▶ ENTRIES PROVIDED:
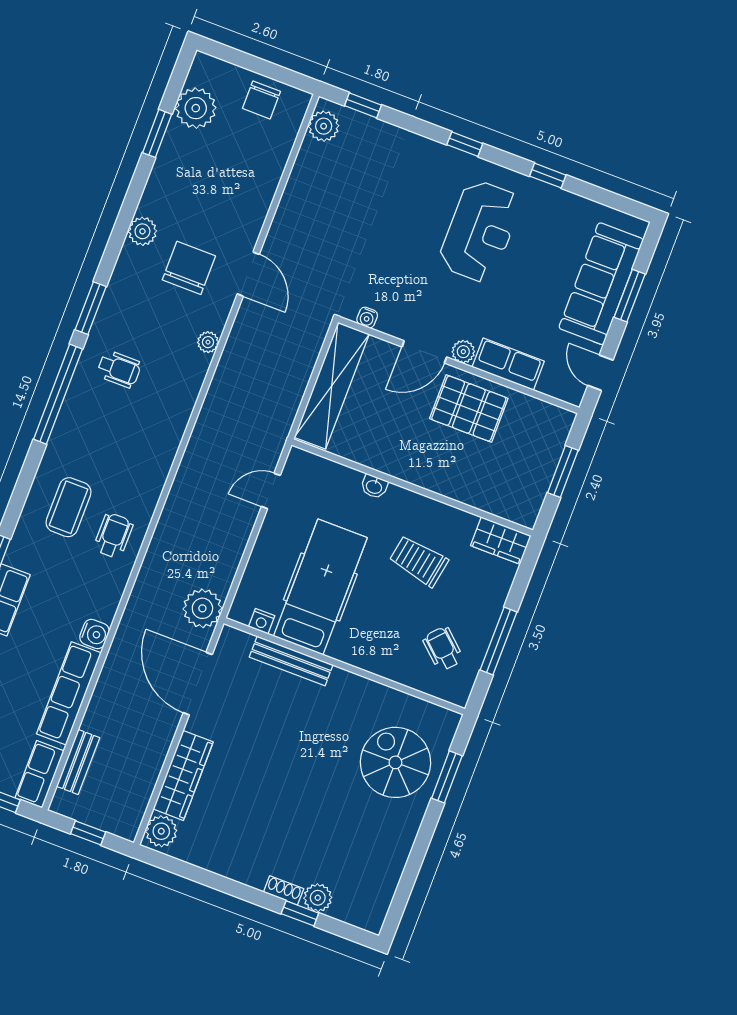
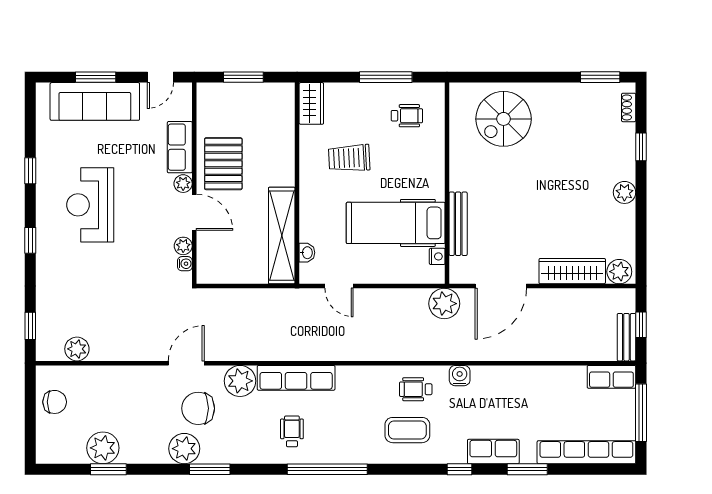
plant: (196, 108) -> (103, 448), moved
plant: (324, 126) -> (77, 349), moved
plant: (142, 231) -> (184, 449), width x1.36, depth x1.36
reception desk: (480, 231) -> (90, 205), turned -90
window: (91, 308) -> (210, 469), moved
plant: (389, 324) -> (183, 246), added
plant: (208, 342) -> (240, 381), width x1.88, depth x1.88
shelving: (332, 386) -> (282, 236), moved, turned 90
washbasin: (374, 486) -> (307, 253), moved
trolley: (419, 561) -> (349, 158), turned 77
water cooler: (94, 634) -> (460, 376), moved
wheelchair: (443, 649) -> (407, 116), turned -132
row of seats: (69, 693) -> (296, 378), moved
bench: (78, 762) -> (626, 337), moved, turned 90
window: (447, 777) -> (600, 77), moved
shoe rack: (284, 890) -> (629, 107), moved
plant: (318, 898) -> (624, 192), moved

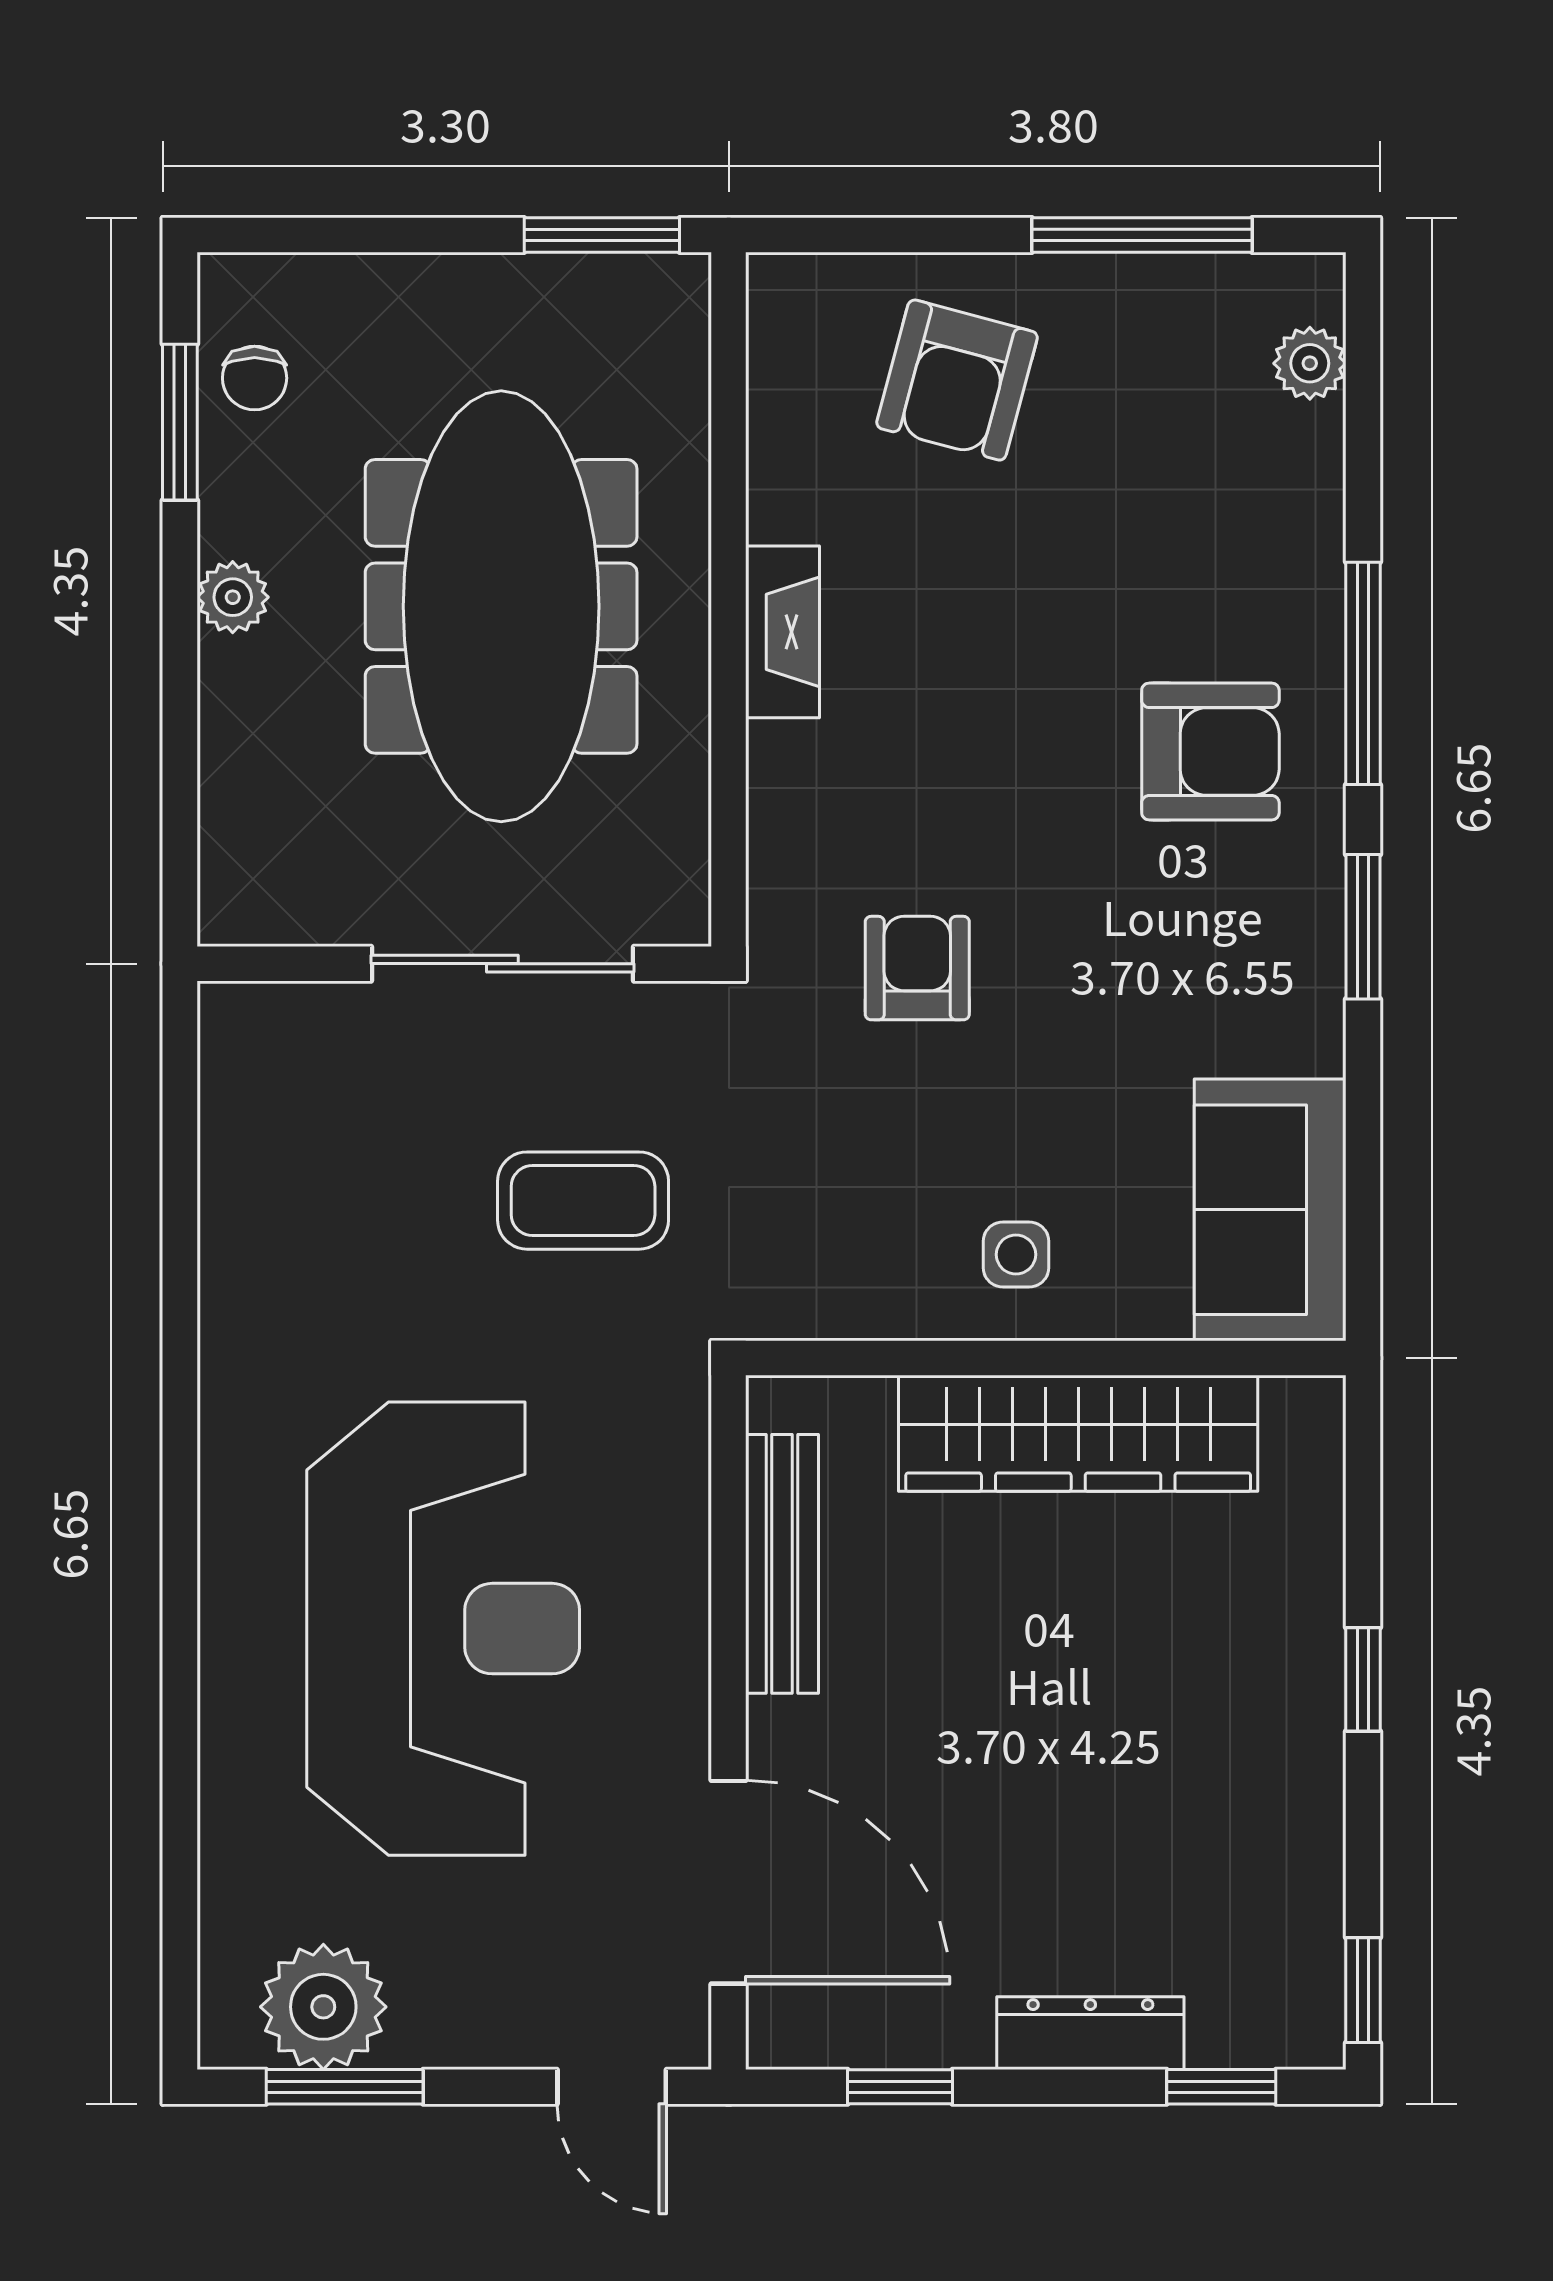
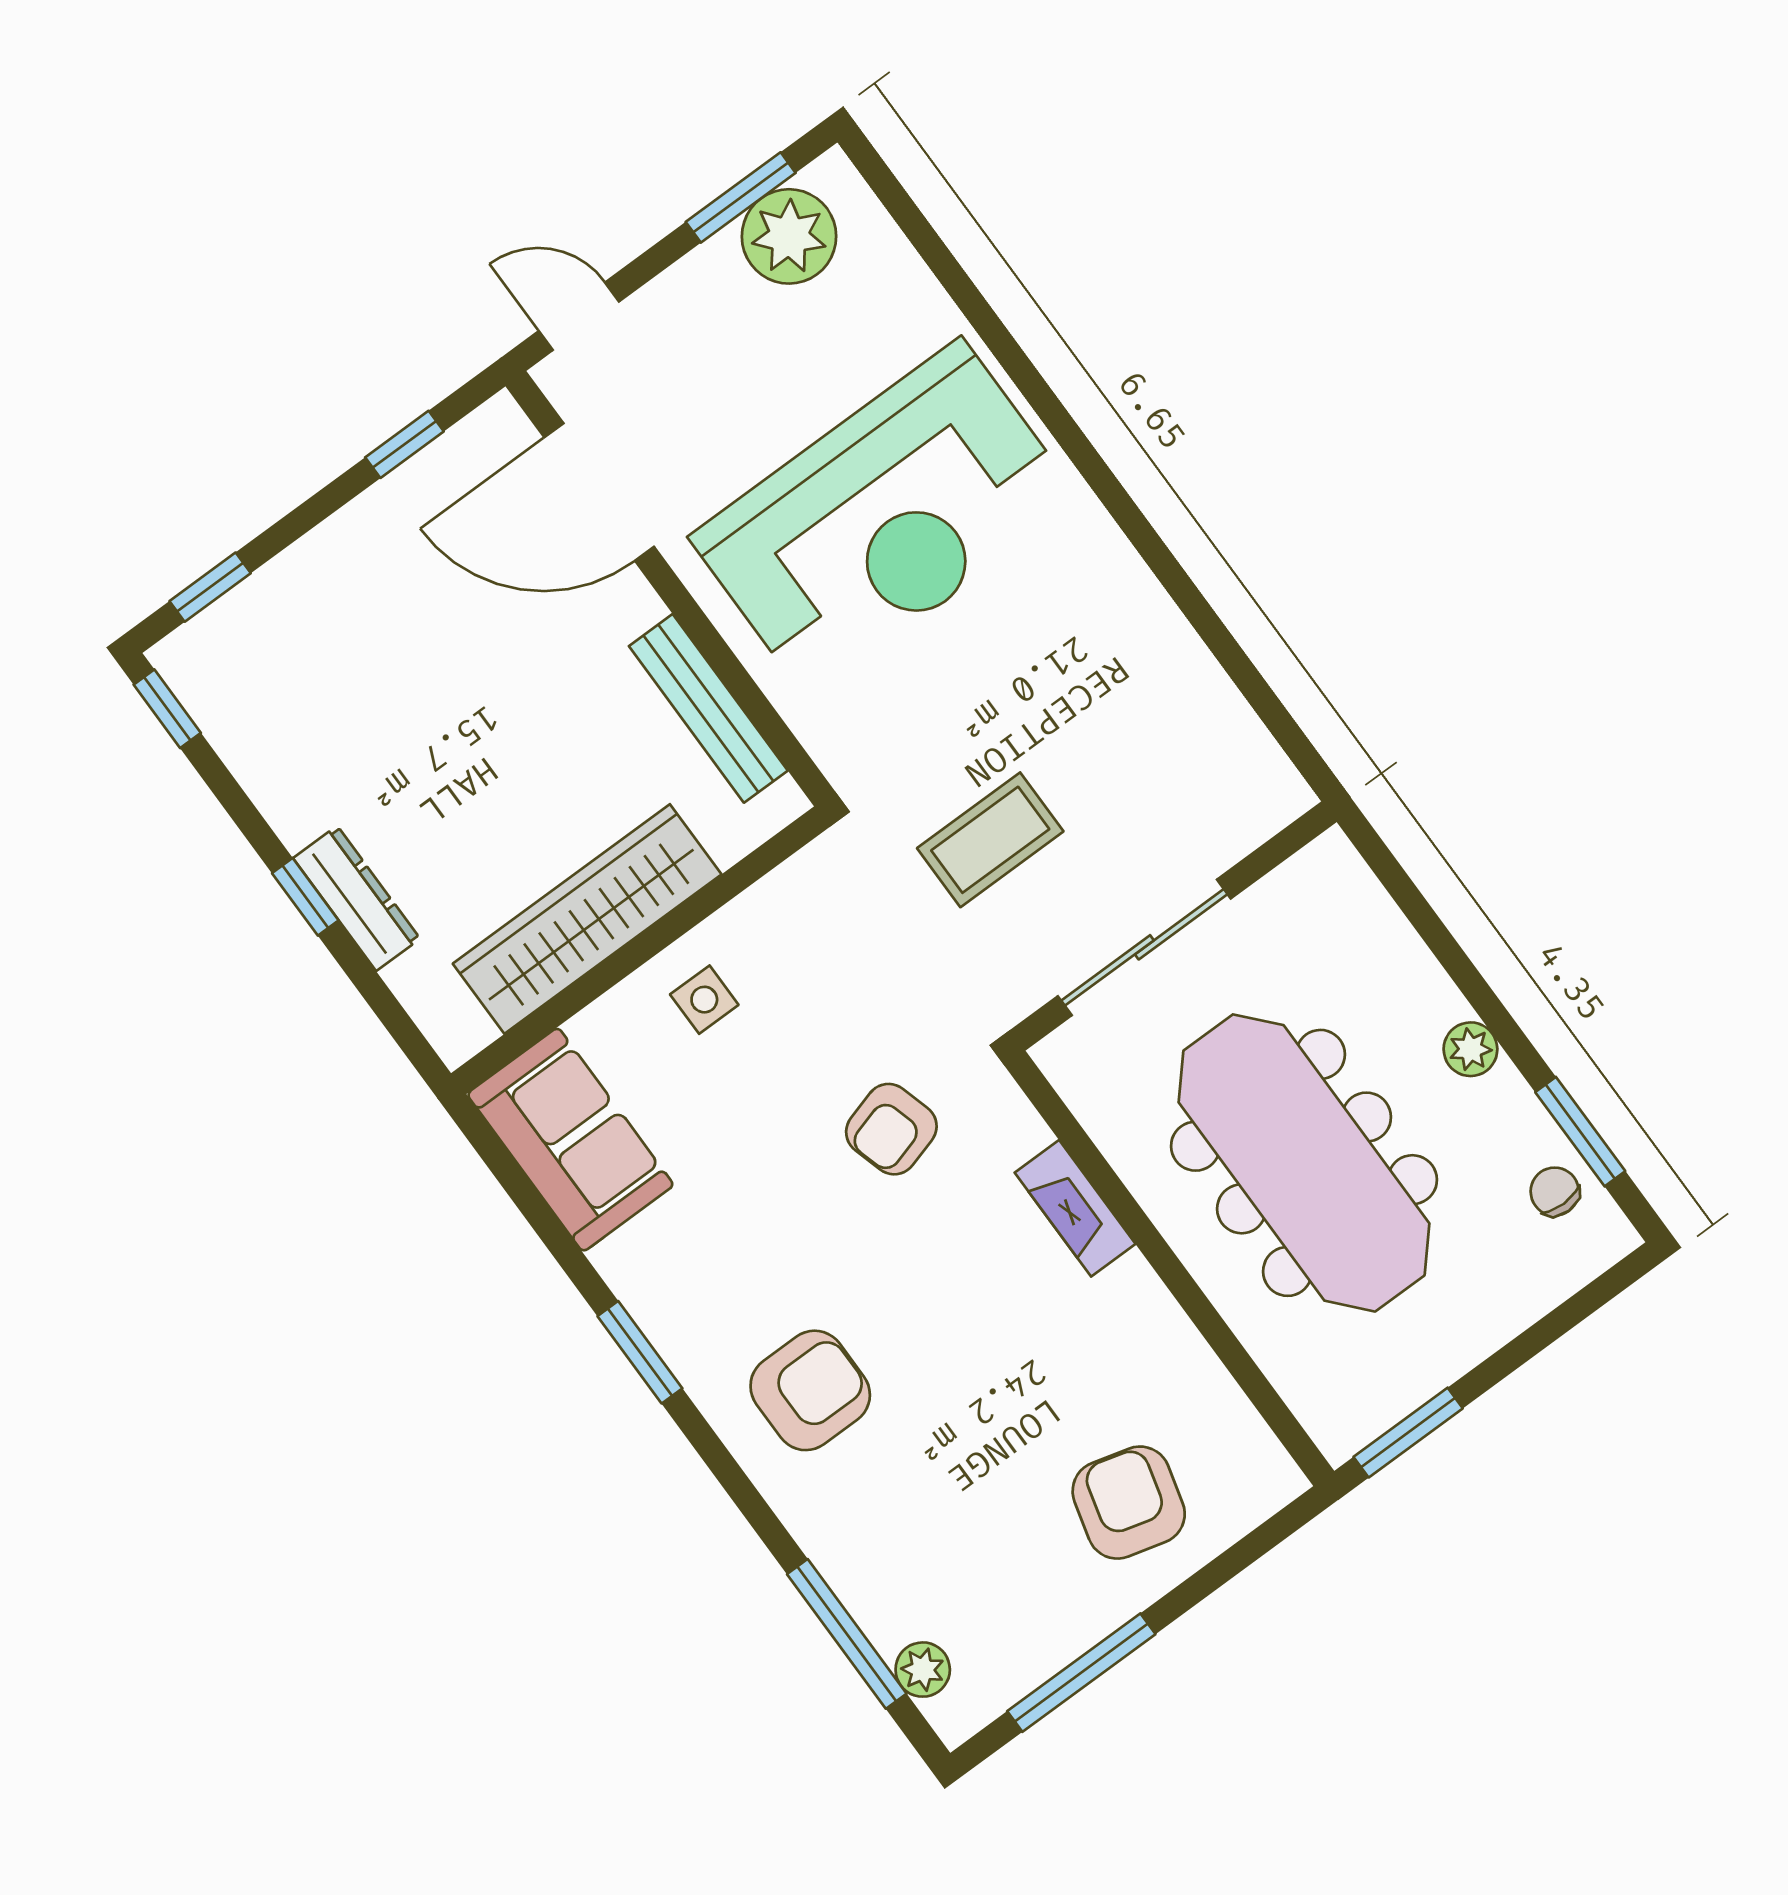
fireplace: (783, 632) -> (1075, 1208), moved
window: (1363, 673) -> (847, 1634), moved
armchair: (1210, 752) -> (810, 1390), turned 180
armchair: (917, 968) -> (891, 1129), turned 74
reception desk: (443, 1629) -> (885, 519), turned -90
dresser: (1090, 2033) -> (357, 898), moved, turned -90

▶ WORK REQUEST: Using the records above, determine how many lines hold the word "window", and answer with that figure only.

▶ SOLUTION TO THE PROBLEM: 3